_TASK STATEMENT_
From the records below, please repeat exactly the line that has "U3 pin OB: N15 -> N18", the line that has "C4: 6.8uF (plus", and every line between them, and nothing else.

_Itemized modification records_
------------------------------------------------------------

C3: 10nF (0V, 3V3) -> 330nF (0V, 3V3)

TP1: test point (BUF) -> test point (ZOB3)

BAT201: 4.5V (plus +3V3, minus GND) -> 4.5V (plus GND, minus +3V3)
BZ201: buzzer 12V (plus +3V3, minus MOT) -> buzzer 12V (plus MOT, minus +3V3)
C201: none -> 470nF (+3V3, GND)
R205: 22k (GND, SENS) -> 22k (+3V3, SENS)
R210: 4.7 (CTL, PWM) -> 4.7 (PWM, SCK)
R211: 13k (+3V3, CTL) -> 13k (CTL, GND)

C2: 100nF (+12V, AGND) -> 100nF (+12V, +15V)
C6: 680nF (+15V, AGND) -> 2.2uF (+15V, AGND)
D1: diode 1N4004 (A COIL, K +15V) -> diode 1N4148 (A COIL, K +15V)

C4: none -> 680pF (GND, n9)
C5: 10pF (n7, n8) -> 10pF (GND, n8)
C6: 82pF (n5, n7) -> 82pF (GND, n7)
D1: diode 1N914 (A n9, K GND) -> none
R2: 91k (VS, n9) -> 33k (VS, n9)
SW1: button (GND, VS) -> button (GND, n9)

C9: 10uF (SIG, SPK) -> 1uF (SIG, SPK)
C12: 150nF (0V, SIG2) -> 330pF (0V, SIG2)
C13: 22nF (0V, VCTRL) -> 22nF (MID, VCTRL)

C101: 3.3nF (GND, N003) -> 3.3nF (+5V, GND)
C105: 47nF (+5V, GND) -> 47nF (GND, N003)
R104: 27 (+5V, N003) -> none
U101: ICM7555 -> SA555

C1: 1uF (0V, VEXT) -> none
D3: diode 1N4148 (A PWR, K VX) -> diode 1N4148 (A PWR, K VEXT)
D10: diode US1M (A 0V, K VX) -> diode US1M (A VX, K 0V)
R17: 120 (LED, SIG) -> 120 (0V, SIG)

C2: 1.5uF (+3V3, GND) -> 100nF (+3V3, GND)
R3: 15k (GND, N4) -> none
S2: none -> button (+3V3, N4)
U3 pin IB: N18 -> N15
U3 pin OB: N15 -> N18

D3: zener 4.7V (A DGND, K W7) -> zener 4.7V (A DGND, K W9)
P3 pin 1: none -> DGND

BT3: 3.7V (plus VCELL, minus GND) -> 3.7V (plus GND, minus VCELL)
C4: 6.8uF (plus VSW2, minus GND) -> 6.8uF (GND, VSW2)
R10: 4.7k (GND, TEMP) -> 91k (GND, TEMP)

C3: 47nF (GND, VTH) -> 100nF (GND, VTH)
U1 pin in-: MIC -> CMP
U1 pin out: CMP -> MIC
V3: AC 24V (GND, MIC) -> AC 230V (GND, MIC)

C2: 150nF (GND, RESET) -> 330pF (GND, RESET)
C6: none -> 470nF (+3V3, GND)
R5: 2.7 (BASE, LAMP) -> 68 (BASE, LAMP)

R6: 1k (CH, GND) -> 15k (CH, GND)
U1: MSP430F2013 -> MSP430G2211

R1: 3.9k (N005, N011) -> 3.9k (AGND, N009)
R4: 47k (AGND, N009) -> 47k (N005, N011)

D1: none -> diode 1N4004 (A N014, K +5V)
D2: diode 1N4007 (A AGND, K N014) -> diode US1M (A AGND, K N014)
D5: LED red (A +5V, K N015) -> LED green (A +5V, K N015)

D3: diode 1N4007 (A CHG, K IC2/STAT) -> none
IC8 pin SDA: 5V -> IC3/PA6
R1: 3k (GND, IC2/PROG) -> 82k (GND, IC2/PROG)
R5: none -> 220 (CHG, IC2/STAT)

------------------------------------------------------------

_COMPLETED EXERCISE_
U3 pin OB: N15 -> N18

D3: zener 4.7V (A DGND, K W7) -> zener 4.7V (A DGND, K W9)
P3 pin 1: none -> DGND

BT3: 3.7V (plus VCELL, minus GND) -> 3.7V (plus GND, minus VCELL)
C4: 6.8uF (plus VSW2, minus GND) -> 6.8uF (GND, VSW2)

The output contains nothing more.